§ Task requirements
All lines in the material with the string "degrees" should be listed.
+---+
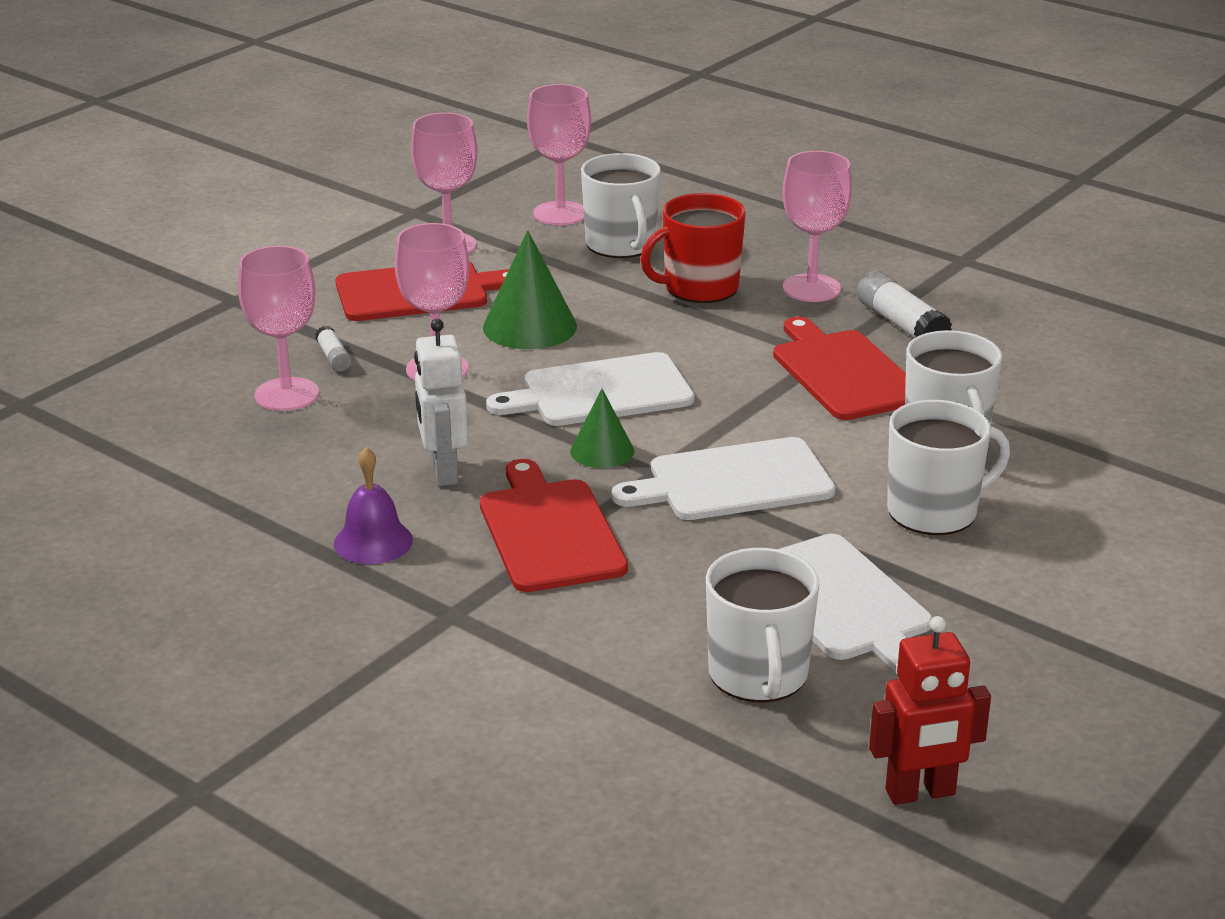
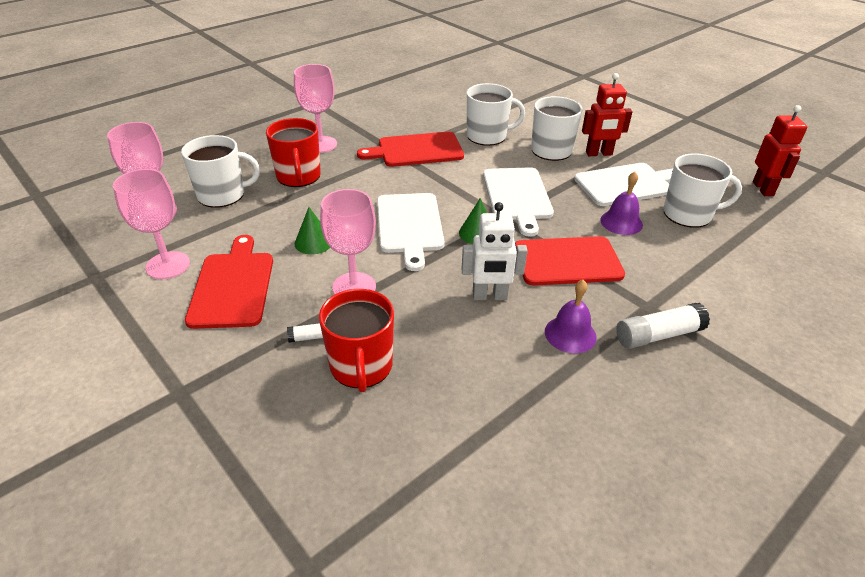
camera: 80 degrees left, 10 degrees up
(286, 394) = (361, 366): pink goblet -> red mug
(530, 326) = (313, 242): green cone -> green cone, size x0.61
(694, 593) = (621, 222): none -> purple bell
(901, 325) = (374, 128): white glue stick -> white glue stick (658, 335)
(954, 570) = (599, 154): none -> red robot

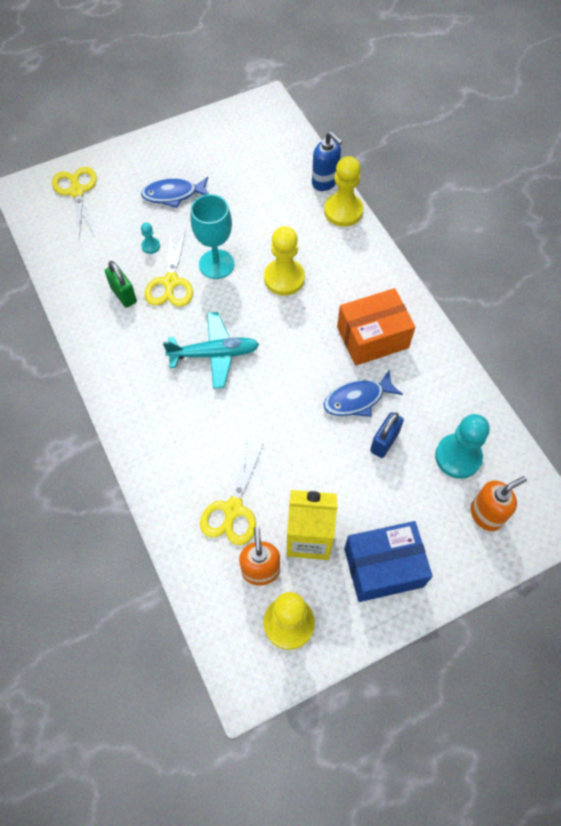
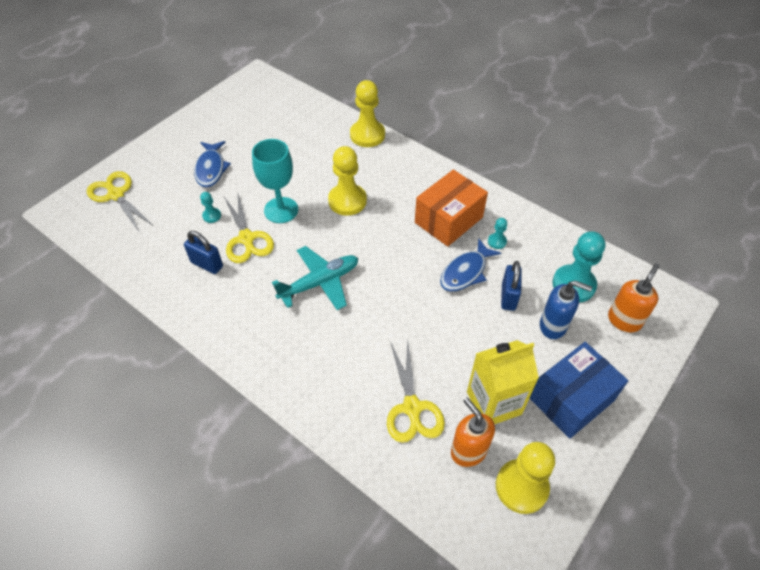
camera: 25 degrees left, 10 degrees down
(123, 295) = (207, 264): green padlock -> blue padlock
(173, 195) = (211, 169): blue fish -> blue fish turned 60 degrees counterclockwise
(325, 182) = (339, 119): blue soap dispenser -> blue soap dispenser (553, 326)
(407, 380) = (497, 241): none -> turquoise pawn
+---+
§ Answer for the task
camera: 80 degrees left, 10 degrees up
camera: 25 degrees left, 10 degrees down
(173, 195) = (211, 169): blue fish -> blue fish turned 60 degrees counterclockwise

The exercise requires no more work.